WHAT THE TASK ASKS —
Please copy each line of the listing below in which the word "camera" appears.

EXCERPTED RECORDS —

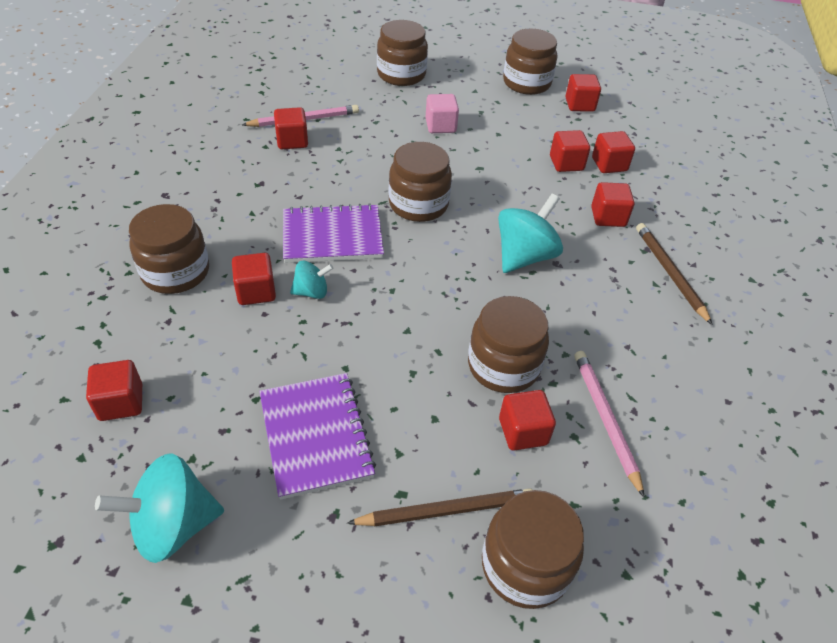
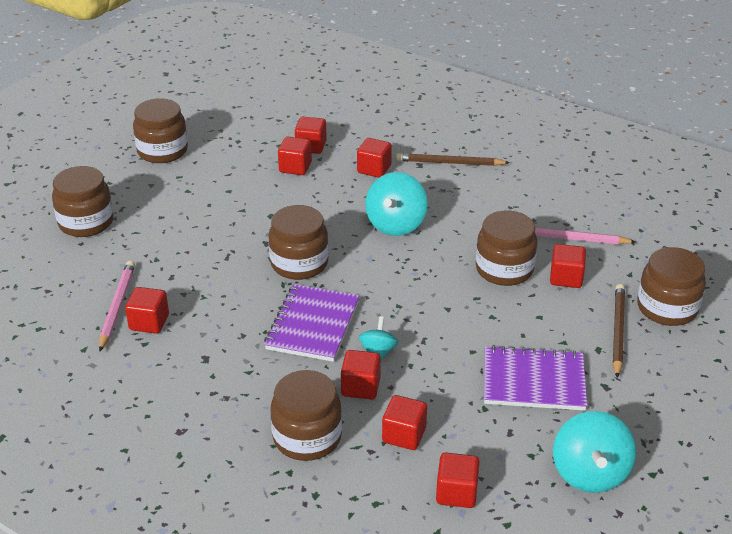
camera: 65 degrees left, 10 degrees down
(440, 126) = (193, 220): pink cube -> none
(524, 256) = (396, 224): turquoise spinning top -> turquoise spinning top turned 135 degrees counterclockwise
(579, 105) = (218, 133): red cube -> red cube (404, 435)

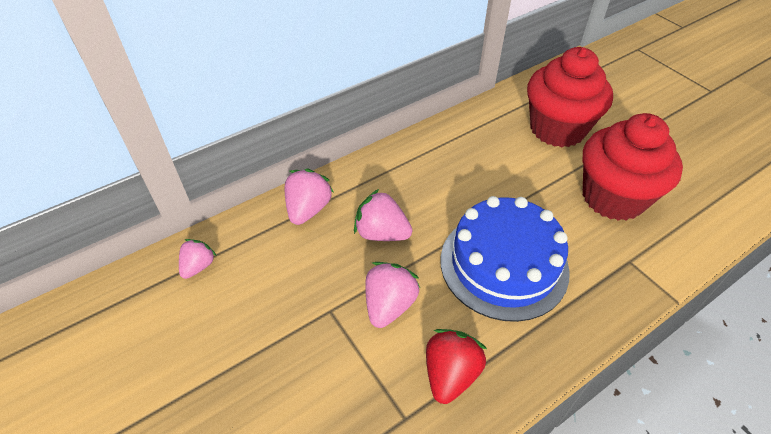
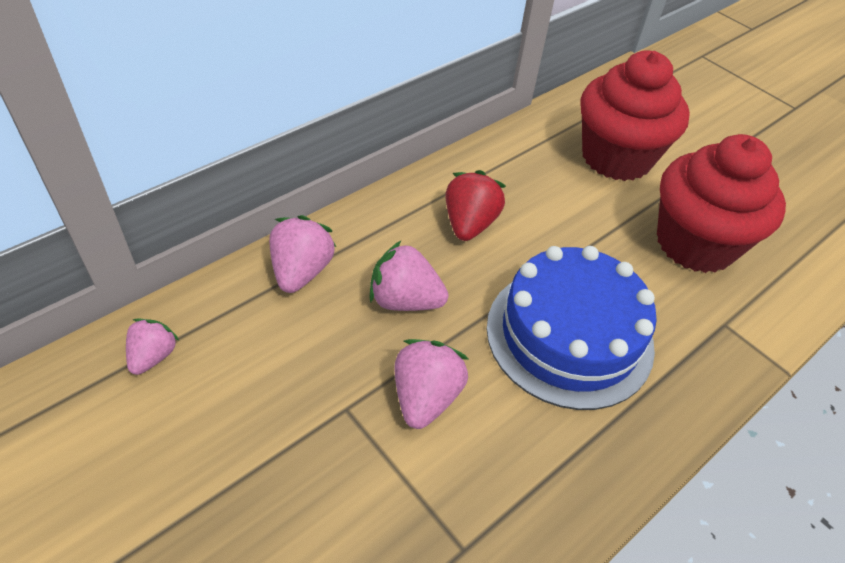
camera: 10 degrees left, 0 degrees up
(450, 374) = (517, 485): red strawberry -> red strawberry (469, 224)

RESPONSE TO THE EXERCISE —
camera: 65 degrees left, 10 degrees down
camera: 10 degrees left, 0 degrees up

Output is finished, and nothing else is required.